▶ About this exercise:
Return each line of the entries that mentions the word "light".

==== Material for this exercise

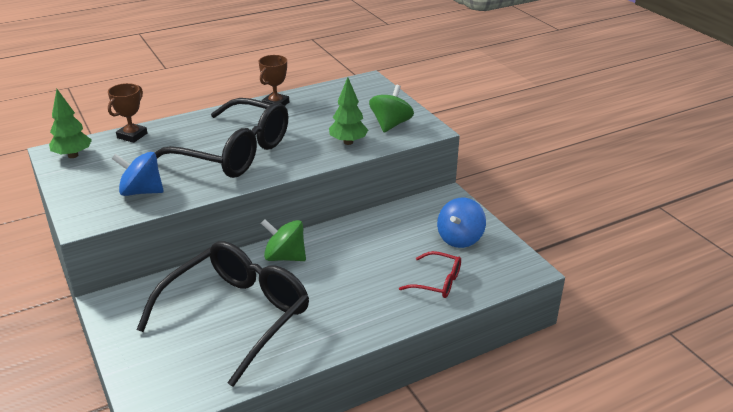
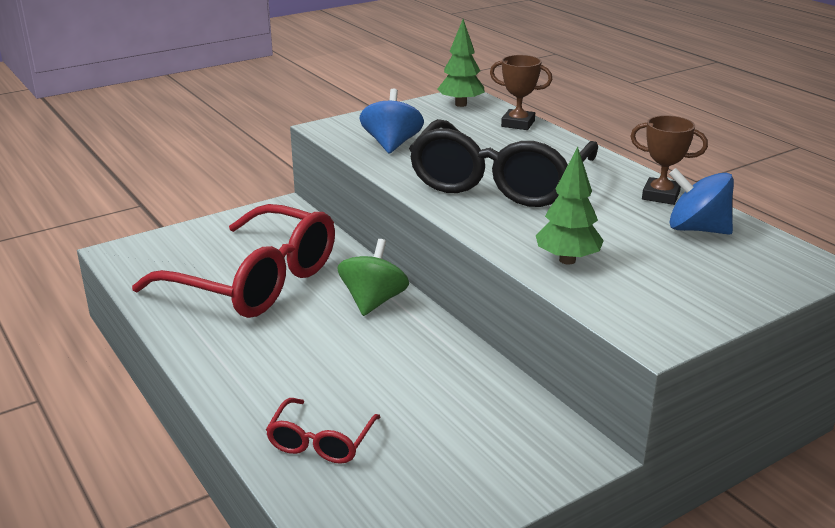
camera: 85 degrees right, 5 degrees down
(236, 316) = (254, 281): black glasses -> red glasses
(390, 124) = (651, 296): green spinning top -> none
(460, 238) = (447, 468): blue spinning top -> blue spinning top (697, 229)

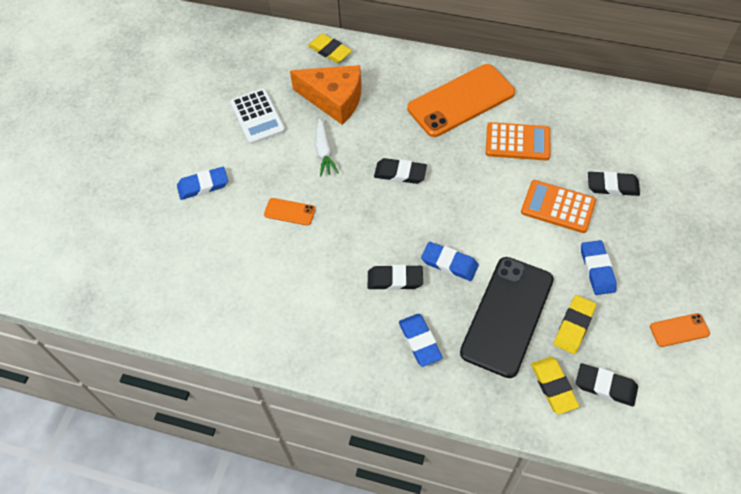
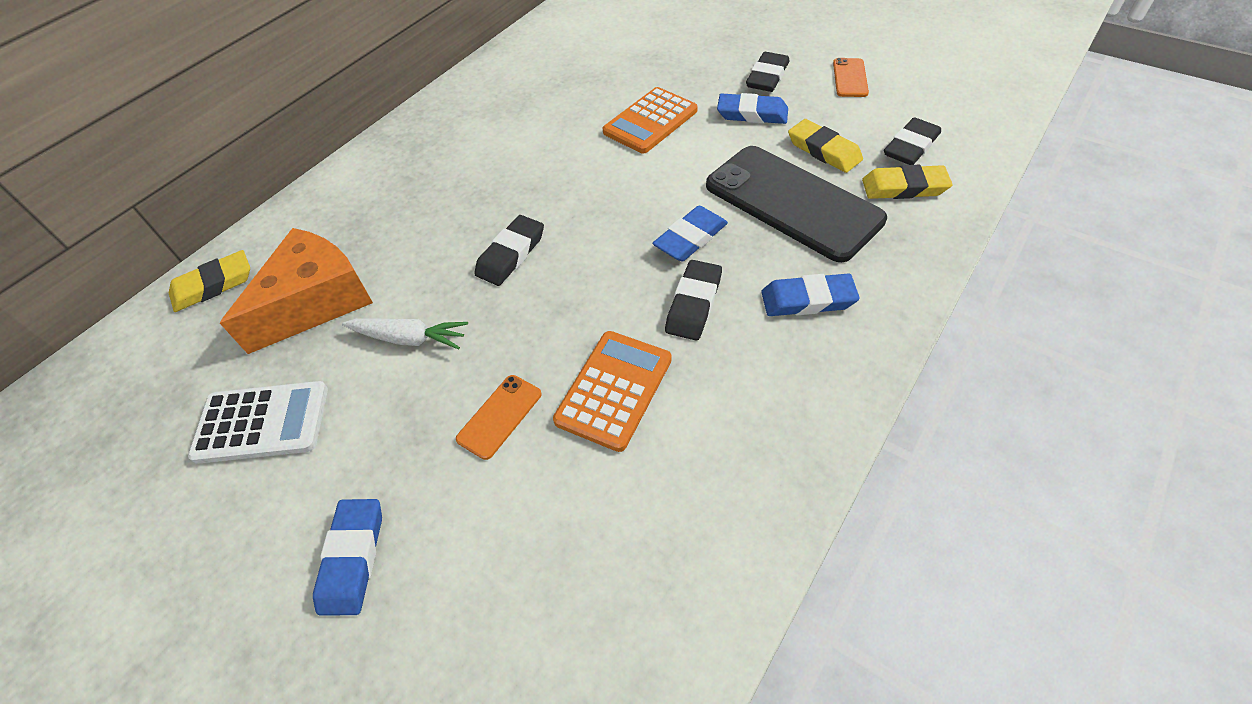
camera: 70 degrees left, 5 degrees down
(461, 101) = (431, 163): orange phone -> none
(517, 142) = (534, 130): orange calculator -> orange calculator (614, 390)
(612, 186) = (644, 75): black eraser -> black eraser (767, 77)

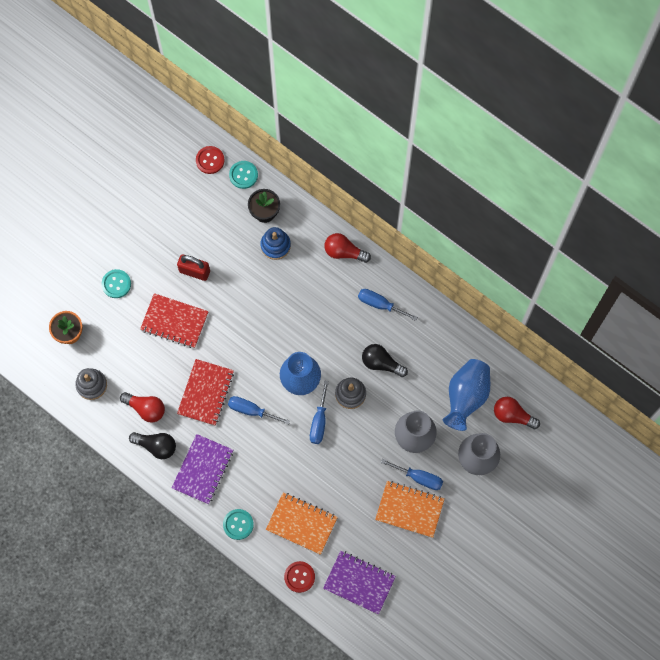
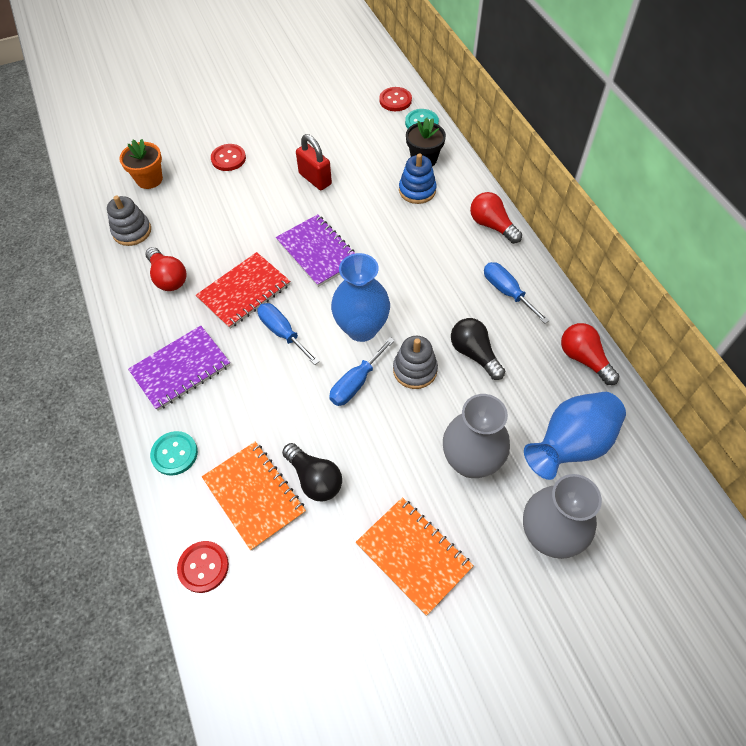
camera: 30 degrees right, 15 degrees down
(116, 284) = (228, 158): turquoise button -> red button
(156, 446) = (149, 319): black light bulb -> black light bulb (314, 479)
(174, 321) = (261, 212): red notebook -> none
(359, 582) = (280, 624): purple notebook -> purple notebook (318, 252)
(419, 477) = (451, 518): blue screwdriver -> none
(512, 415) = (631, 501): red light bulb -> red light bulb (584, 359)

========

▶ Answer to the exercise:
(156, 446) = (149, 319): black light bulb -> black light bulb (314, 479)
(512, 415) = (631, 501): red light bulb -> red light bulb (584, 359)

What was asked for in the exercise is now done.